*** GIVEN ENTRIES ***

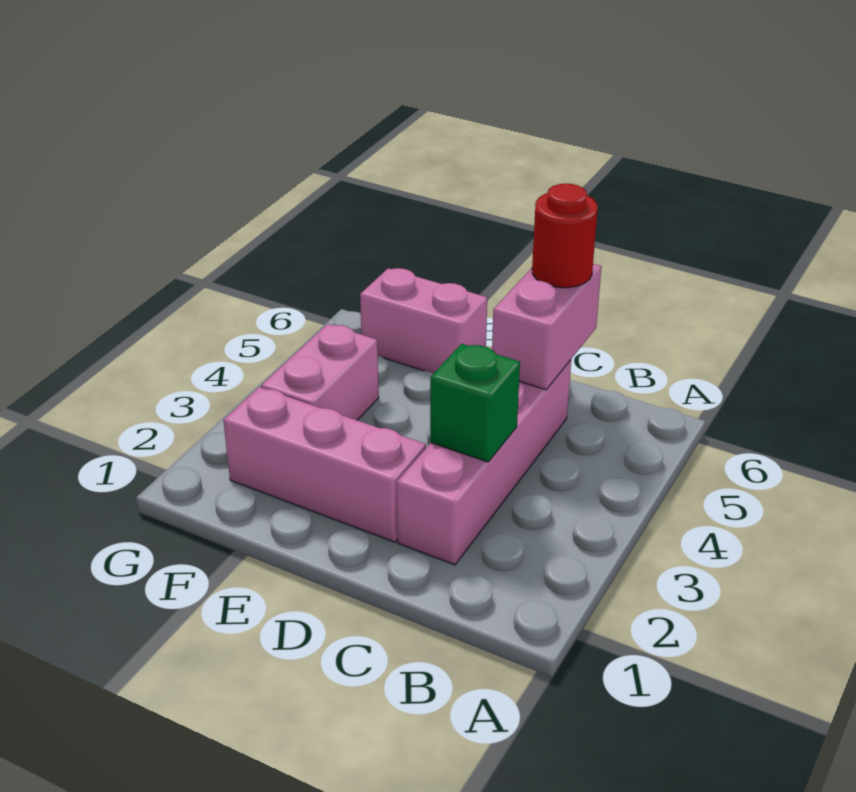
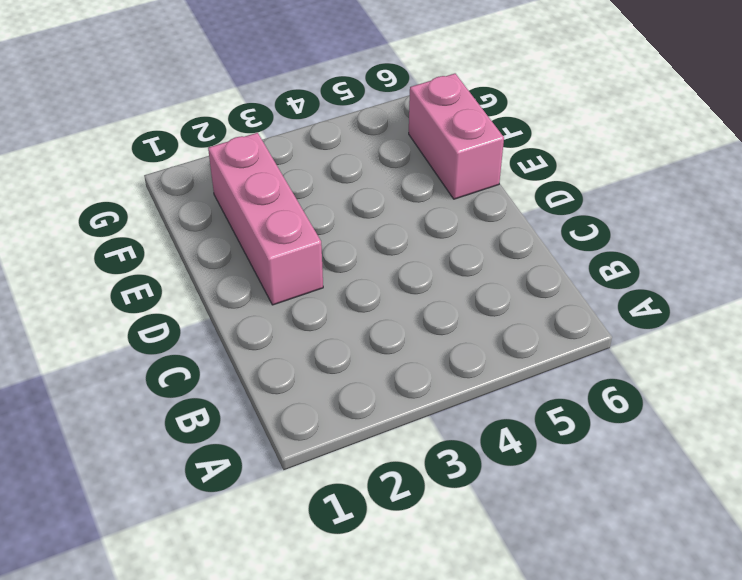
none -> pink brick C2:C5 level 1
none -> pink brick F3:F4 level 1

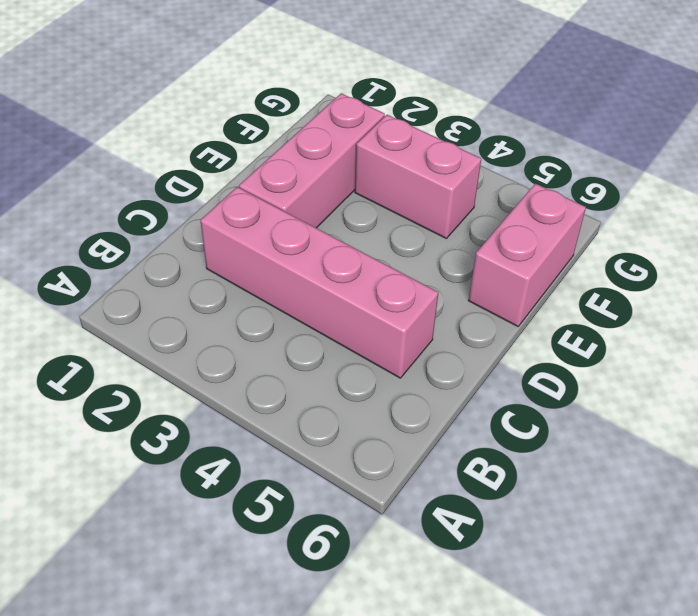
none -> green brick C3 level 2
none -> pink brick C5:C6 level 2

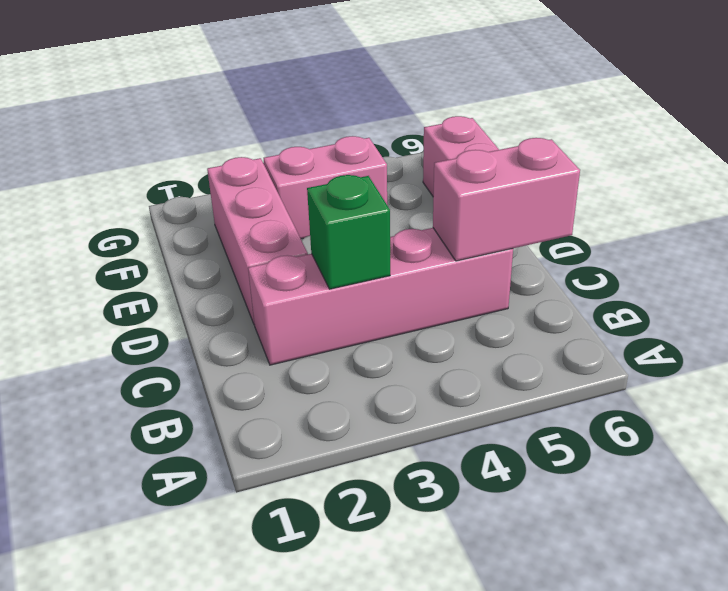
none -> red round brick C6 level 3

*** End of GIVEN ENTRIES ***

EXERCISE DESCRIPTION: For this exercise, return the data above exactly and leave every picture out.

RESPONSE:
none -> pink brick C2:C5 level 1
none -> pink brick F3:F4 level 1

none -> green brick C3 level 2
none -> pink brick C5:C6 level 2

none -> red round brick C6 level 3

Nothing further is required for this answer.